▶ DIRECTIONS FOR THIS TASK:
Gather from the listing below each line that includes the word "adipose", and copy it.

(begin)

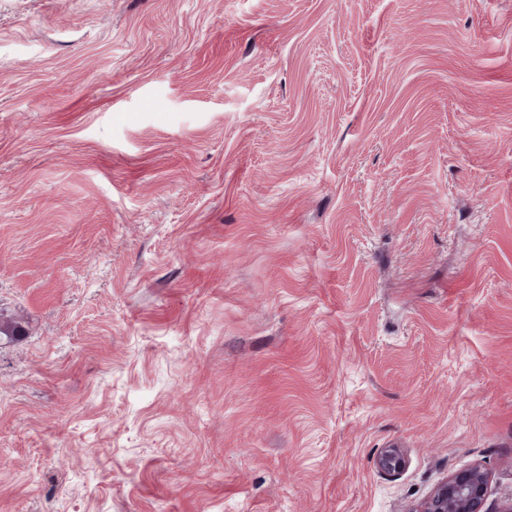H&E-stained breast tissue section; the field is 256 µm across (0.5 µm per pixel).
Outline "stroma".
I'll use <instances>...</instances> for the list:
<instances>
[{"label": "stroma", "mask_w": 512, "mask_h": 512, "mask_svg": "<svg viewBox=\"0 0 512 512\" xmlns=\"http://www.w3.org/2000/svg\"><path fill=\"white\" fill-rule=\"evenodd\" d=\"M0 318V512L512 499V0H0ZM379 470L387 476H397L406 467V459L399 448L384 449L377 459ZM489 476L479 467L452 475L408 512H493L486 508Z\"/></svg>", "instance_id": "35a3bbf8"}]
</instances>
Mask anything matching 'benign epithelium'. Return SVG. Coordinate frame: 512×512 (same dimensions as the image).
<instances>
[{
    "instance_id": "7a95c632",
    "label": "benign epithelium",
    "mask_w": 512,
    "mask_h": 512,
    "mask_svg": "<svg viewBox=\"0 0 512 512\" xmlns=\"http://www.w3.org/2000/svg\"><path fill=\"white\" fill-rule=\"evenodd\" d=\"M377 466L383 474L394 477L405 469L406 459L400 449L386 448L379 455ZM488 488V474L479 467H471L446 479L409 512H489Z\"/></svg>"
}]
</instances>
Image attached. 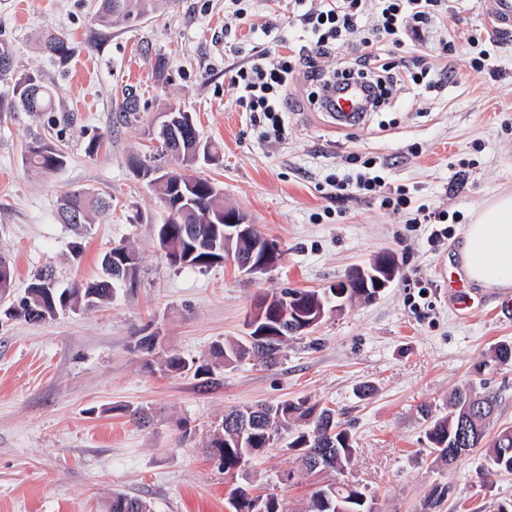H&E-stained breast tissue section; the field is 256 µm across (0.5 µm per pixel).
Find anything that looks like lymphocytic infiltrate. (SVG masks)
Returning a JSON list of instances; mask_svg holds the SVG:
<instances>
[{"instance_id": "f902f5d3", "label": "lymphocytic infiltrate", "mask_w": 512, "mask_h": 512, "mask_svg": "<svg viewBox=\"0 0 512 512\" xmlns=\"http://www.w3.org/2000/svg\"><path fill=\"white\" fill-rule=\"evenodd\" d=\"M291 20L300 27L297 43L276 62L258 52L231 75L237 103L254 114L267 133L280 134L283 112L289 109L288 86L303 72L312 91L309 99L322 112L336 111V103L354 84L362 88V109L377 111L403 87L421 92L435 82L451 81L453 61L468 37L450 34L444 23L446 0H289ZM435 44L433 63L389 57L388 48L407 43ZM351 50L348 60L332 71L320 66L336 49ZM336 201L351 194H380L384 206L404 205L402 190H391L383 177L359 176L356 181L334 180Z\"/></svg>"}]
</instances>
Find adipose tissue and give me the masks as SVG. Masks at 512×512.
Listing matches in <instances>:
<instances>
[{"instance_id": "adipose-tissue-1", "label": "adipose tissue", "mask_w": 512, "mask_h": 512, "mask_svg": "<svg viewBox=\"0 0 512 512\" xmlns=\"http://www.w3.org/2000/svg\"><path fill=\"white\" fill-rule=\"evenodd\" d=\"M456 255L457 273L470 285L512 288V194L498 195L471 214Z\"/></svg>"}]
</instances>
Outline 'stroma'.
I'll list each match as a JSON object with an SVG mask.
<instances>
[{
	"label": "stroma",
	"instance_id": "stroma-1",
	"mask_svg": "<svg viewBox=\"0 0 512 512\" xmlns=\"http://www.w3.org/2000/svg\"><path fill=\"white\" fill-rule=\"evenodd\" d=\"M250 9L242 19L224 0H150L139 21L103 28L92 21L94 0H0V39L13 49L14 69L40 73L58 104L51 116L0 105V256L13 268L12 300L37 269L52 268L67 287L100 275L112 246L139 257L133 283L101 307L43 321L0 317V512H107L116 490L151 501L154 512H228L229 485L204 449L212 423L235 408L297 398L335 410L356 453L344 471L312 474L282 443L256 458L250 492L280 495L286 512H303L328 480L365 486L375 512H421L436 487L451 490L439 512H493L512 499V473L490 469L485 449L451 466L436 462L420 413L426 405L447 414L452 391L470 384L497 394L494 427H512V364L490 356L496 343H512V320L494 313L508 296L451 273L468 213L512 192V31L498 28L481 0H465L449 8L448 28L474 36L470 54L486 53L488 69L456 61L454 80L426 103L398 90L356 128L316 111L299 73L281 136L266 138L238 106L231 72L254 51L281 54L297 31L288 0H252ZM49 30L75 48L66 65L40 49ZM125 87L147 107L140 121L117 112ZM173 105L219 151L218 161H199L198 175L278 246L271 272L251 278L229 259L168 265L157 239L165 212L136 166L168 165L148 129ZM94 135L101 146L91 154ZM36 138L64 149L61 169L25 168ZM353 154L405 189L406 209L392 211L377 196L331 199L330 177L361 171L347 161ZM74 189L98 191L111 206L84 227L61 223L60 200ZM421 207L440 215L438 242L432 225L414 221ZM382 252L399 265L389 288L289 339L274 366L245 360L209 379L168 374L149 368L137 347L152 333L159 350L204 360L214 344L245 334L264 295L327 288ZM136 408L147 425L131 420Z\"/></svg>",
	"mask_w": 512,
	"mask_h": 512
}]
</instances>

(end)

▶ ANSWER TO THE PROBLEM:
Find adipose tissue and give me the masks as SVG. Masks at 512×512.
[{"instance_id": "adipose-tissue-1", "label": "adipose tissue", "mask_w": 512, "mask_h": 512, "mask_svg": "<svg viewBox=\"0 0 512 512\" xmlns=\"http://www.w3.org/2000/svg\"><path fill=\"white\" fill-rule=\"evenodd\" d=\"M456 255L457 273L470 285L512 288V194L498 195L471 214Z\"/></svg>"}]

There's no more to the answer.